> [EXERCISE GOAL]: Would you retype the entries from the first line to the line bearing "WHITE RULER |", both included, leaving out every picture?
═════ RECORDS SUPPLIED
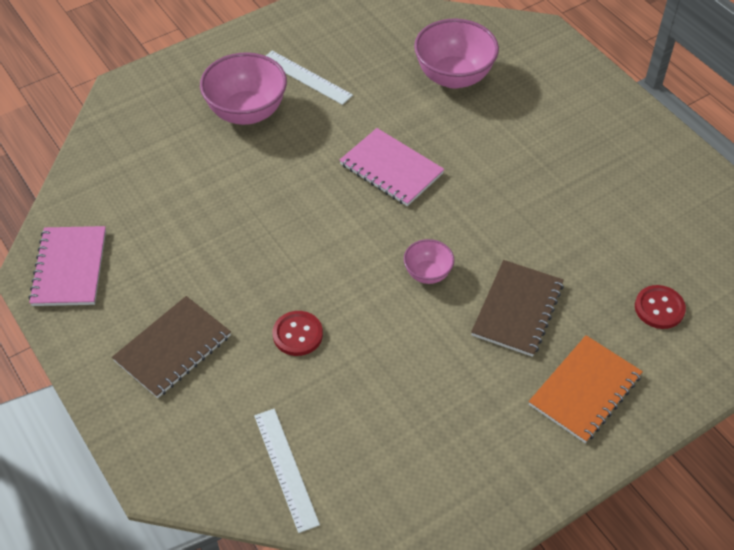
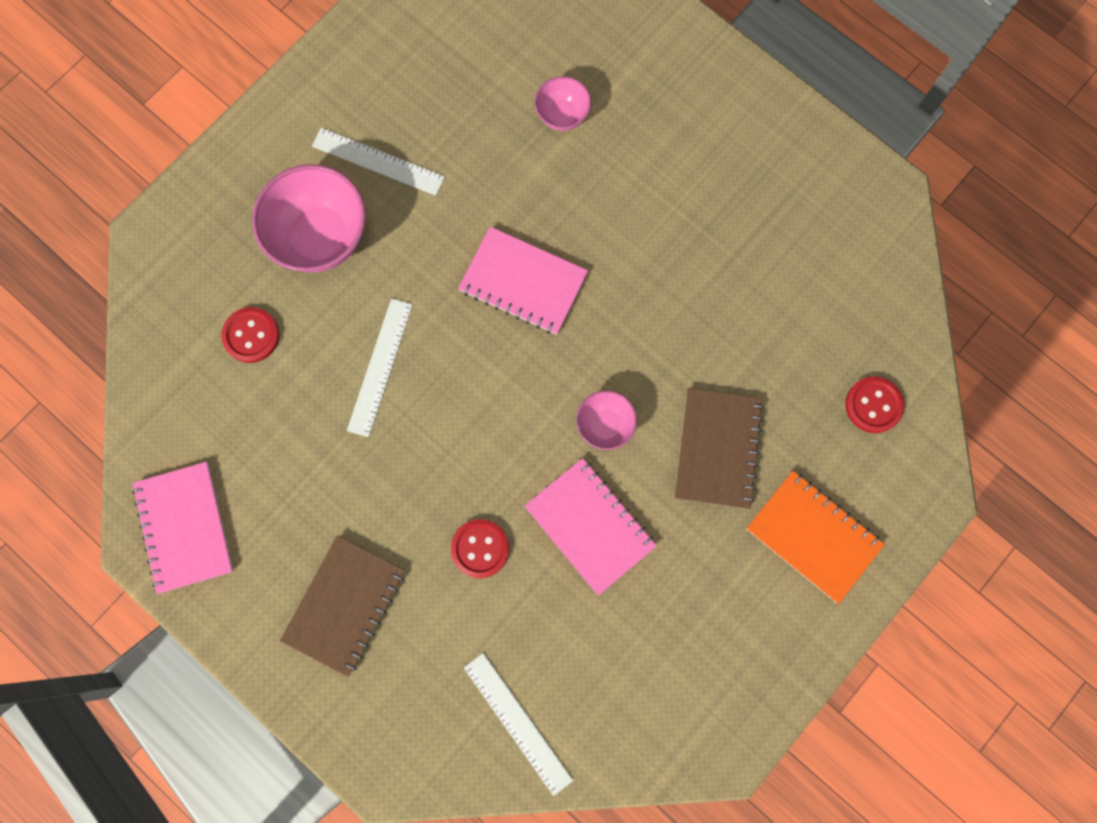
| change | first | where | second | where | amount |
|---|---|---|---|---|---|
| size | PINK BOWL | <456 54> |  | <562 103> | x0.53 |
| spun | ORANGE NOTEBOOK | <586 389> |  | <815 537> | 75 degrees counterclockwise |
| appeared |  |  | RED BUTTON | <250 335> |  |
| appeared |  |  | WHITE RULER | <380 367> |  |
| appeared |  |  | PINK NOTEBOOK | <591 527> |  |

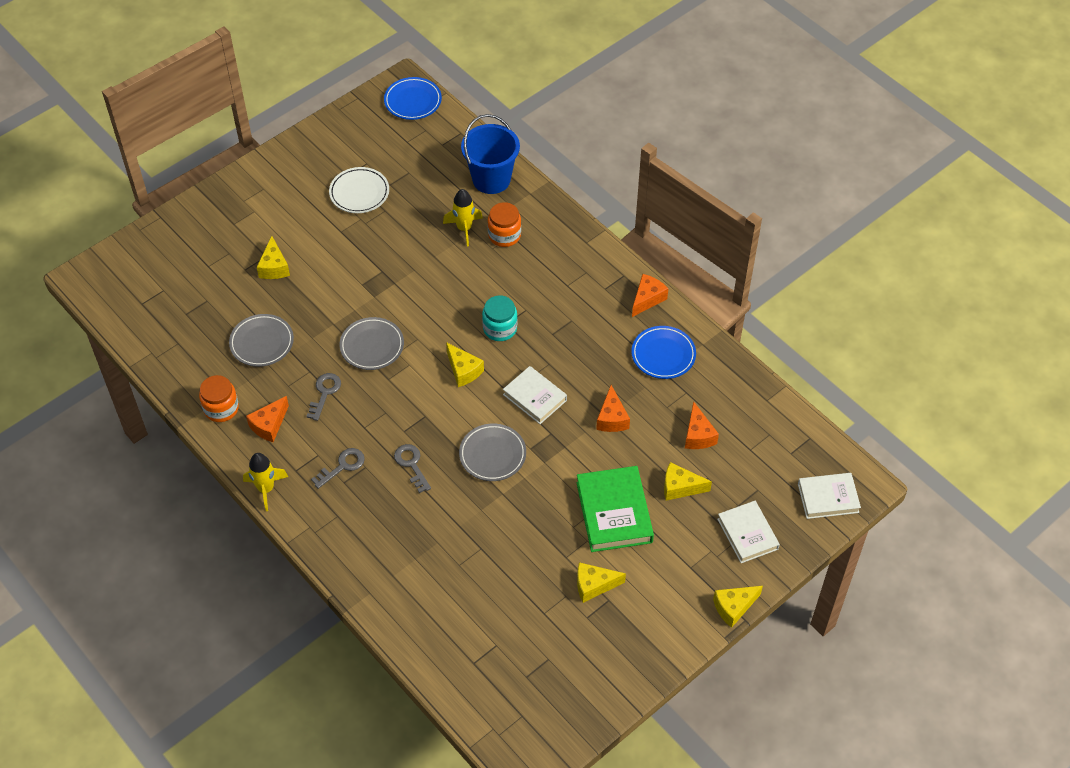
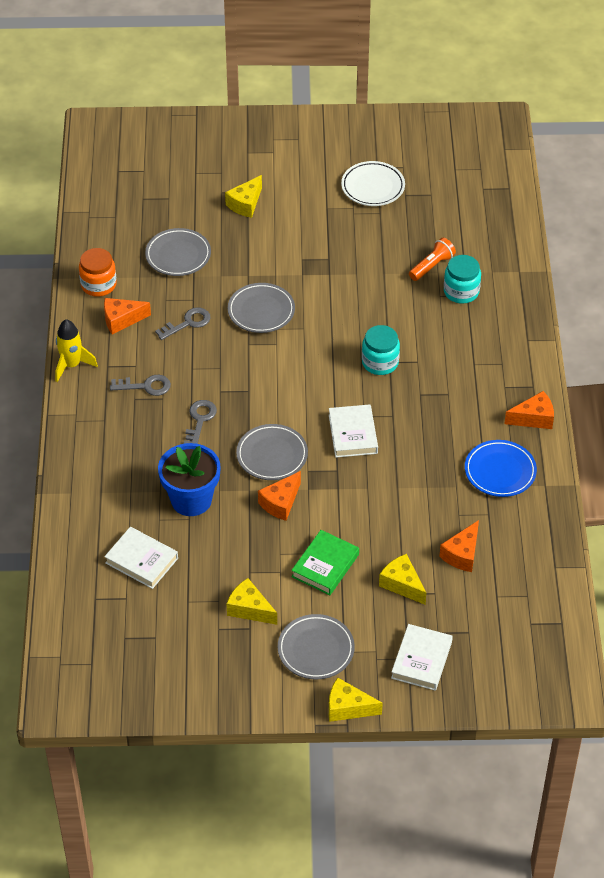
| change | first | where | second | where | amount |
|---|---|---|---|---|---|
| missing | BLUE PLATE | <413 98> |  |  |  |
| exchanged | YELLOW ROCKET | <463 217> | ORANGE FLASHLIGHT | <432 259> |  |
| missing | YELLOW CHEESE | <465 364> |  |  |  |
| missing | BLUE BUCKET | <490 154> |  |  |  |
| colour | ORANGE JAR | <504 224> | TURQUOISE JAR | <462 279> |  |
| size | GREEN BOOK | <615 509> |  | <325 562> | x0.66 |
| relocated | ORANGE CHEESE | <613 408> |  | <279 496> |  |
| relocated | WHITE BOOK | <829 496> |  | <141 558> |  |
| appeared |  |  | BLUE FLOWER POT | <189 479> |  |
| appeared |  |  | GREY PLATE | <316 647> |  |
══════════
> [RESPONSE TO THE EXERCISE]:
| change | first | where | second | where | amount |
|---|---|---|---|---|---|
| size | PINK BOWL | <456 54> |  | <562 103> | x0.53 |
| spun | ORANGE NOTEBOOK | <586 389> |  | <815 537> | 75 degrees counterclockwise |
| appeared |  |  | RED BUTTON | <250 335> |  |
| appeared |  |  | WHITE RULER | <380 367> |  |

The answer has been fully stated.